Exactly the lines starting at the line containing "green house: 1 -> 0" and ending at the line containing "yellow ball: 5 -> 3" are to be written out from the listing below, both included.
--- DATA FOR PROCESSING Enclosed Below ---
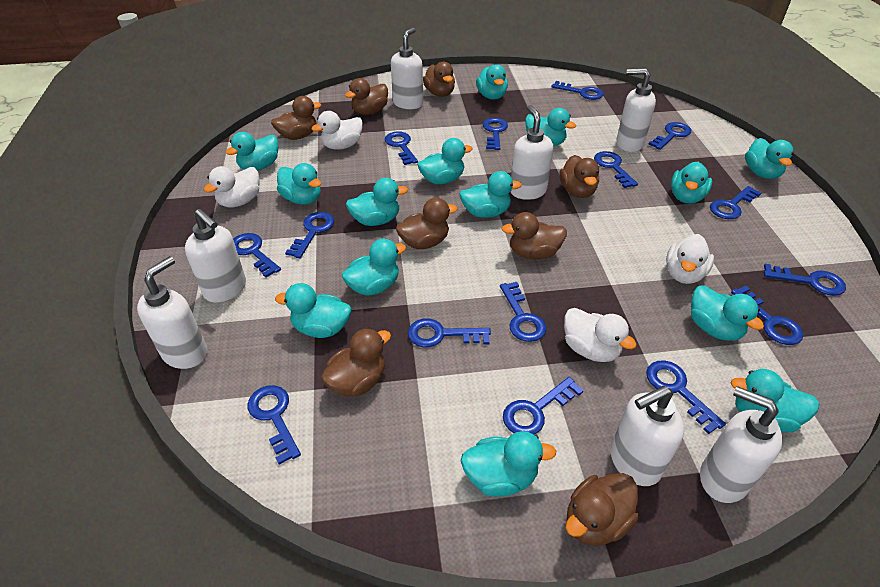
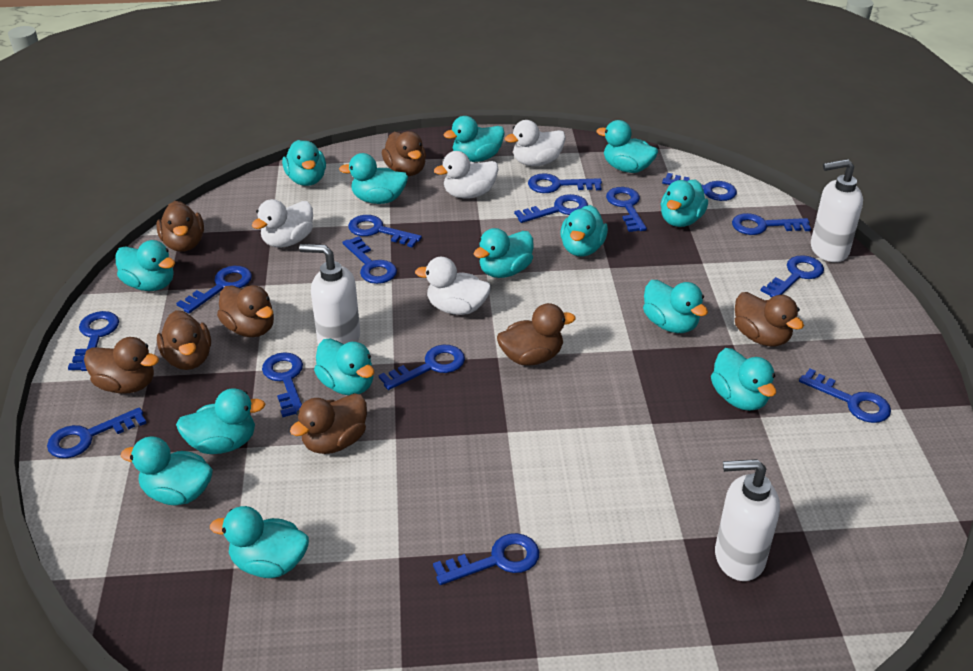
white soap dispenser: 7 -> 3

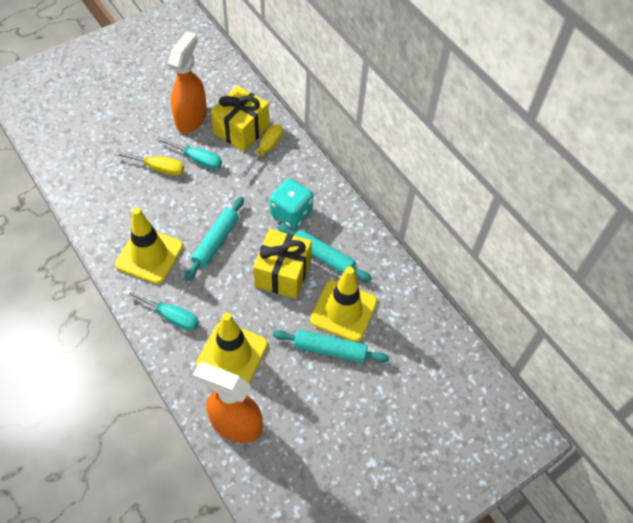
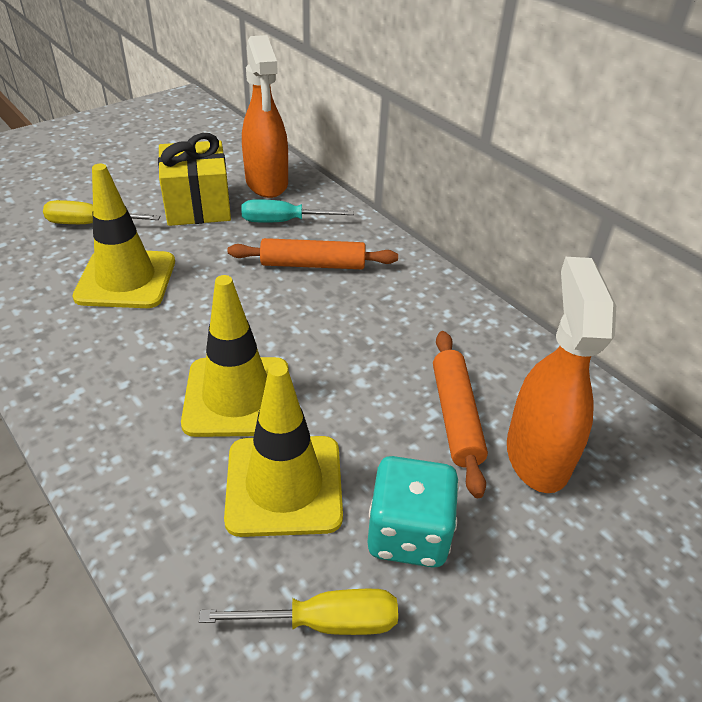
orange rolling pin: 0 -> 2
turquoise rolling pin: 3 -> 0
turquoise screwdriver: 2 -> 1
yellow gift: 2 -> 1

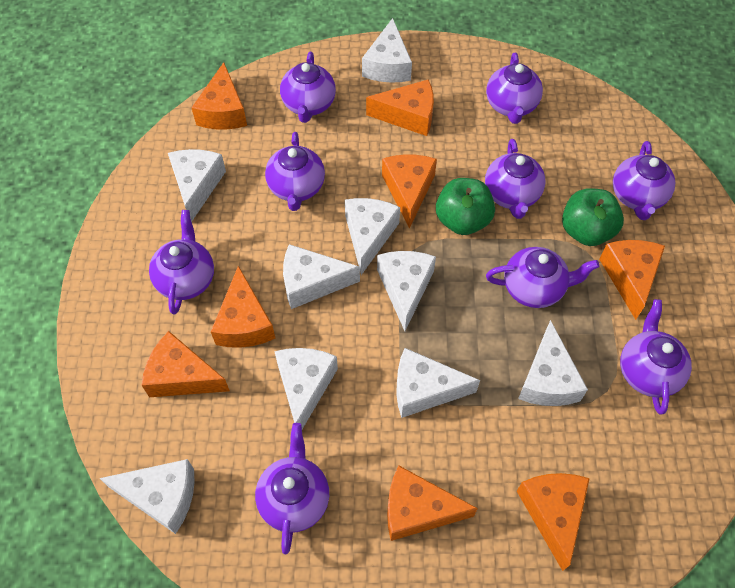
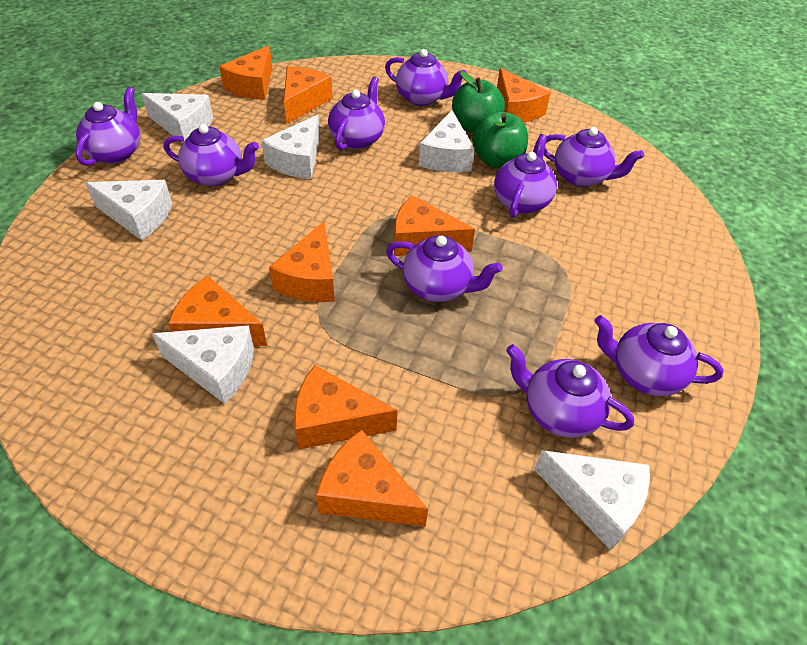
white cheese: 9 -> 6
--- End of Enclosed DATA FOR PROCESSING ---
--- DATA FOR PROCESSING Enclosed Below ---
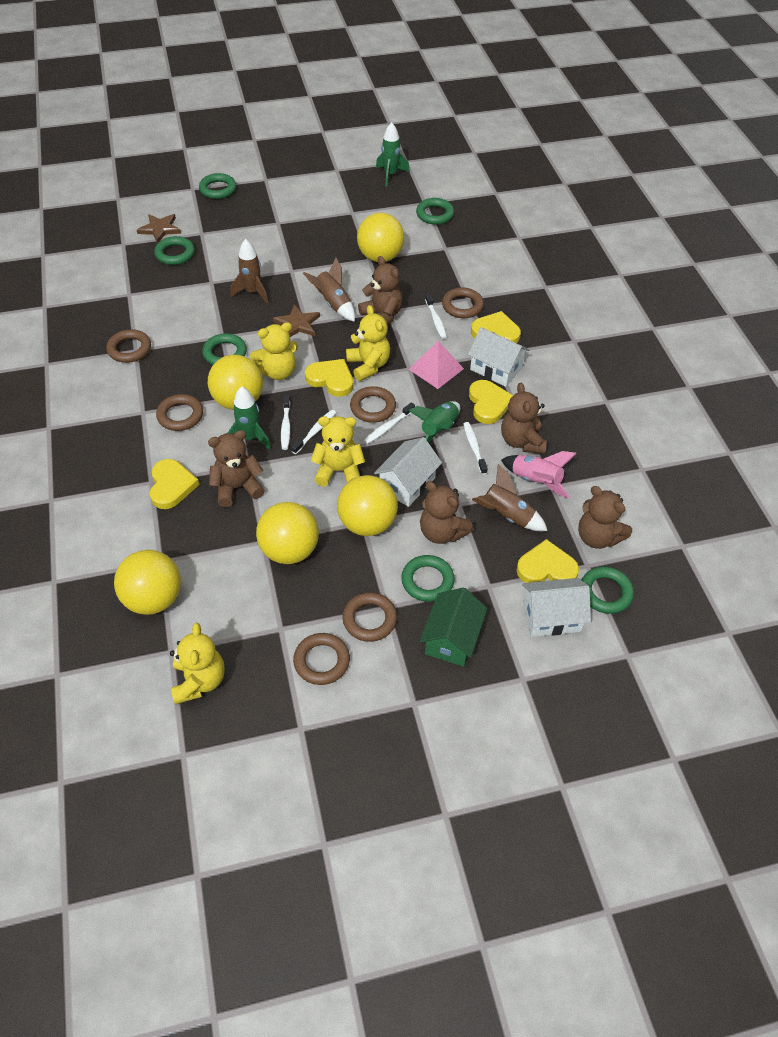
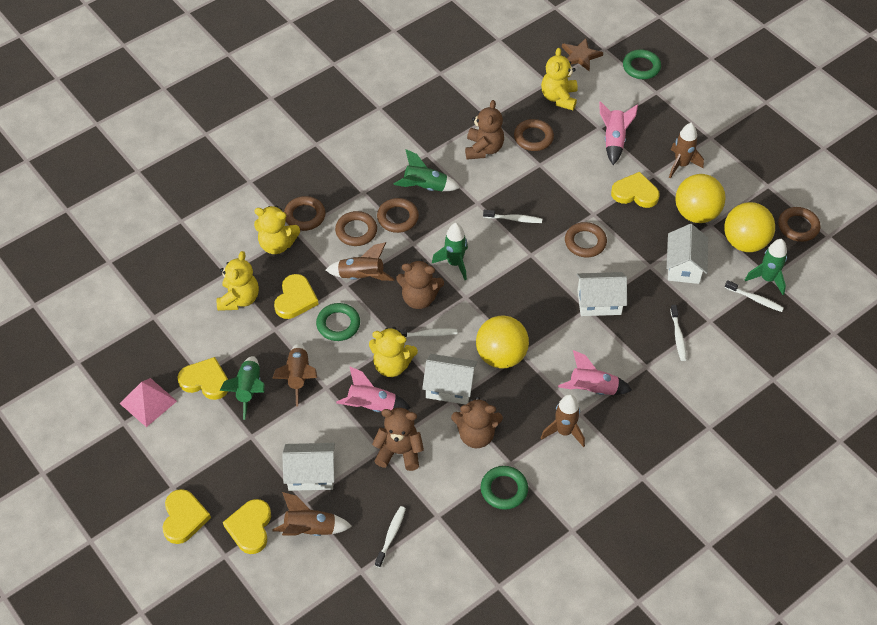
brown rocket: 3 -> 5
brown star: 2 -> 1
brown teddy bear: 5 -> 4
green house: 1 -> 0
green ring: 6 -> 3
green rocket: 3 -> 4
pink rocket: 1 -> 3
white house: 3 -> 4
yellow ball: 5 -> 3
--- End of Enclosed DATA FOR PROCESSING ---
--- DATA FOR PROCESSING Enclosed Below ---
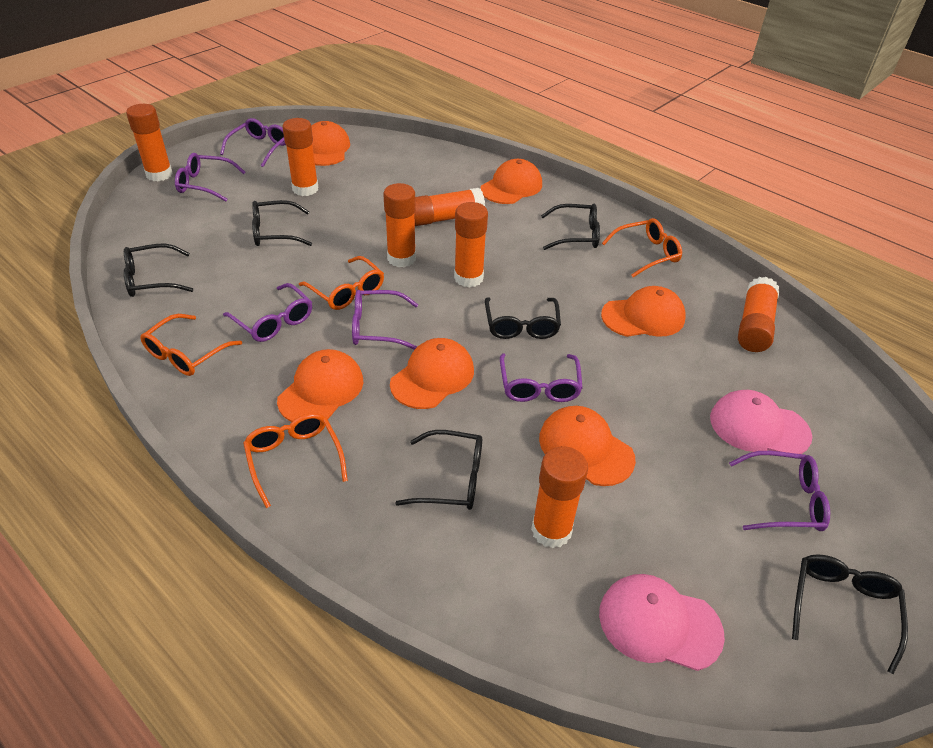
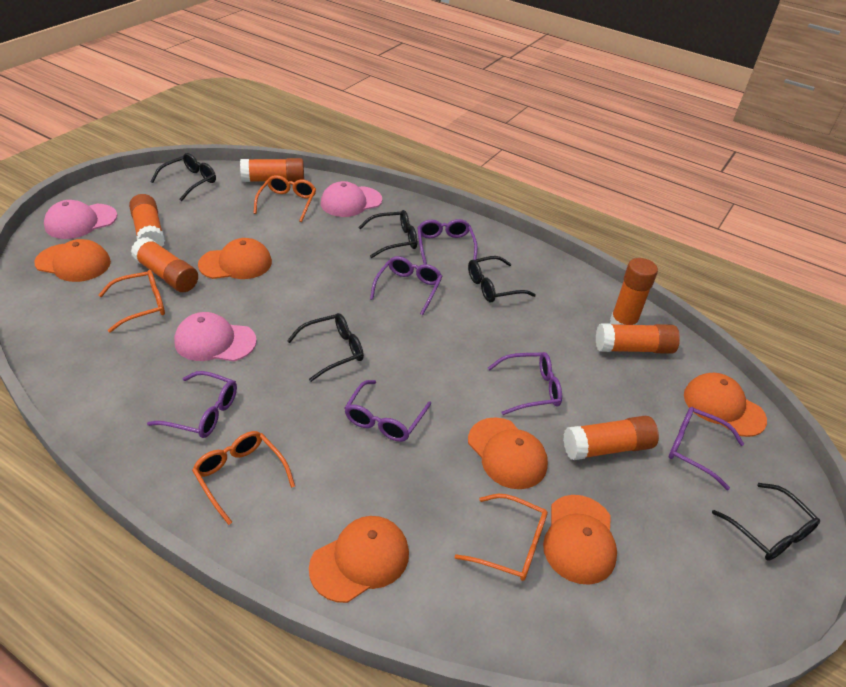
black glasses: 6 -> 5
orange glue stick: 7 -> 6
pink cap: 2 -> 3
--- End of Enclosed DATA FOR PROCESSING ---
* _OUTPUT OF THE EXERCISE_:
green house: 1 -> 0
green ring: 6 -> 3
green rocket: 3 -> 4
pink rocket: 1 -> 3
white house: 3 -> 4
yellow ball: 5 -> 3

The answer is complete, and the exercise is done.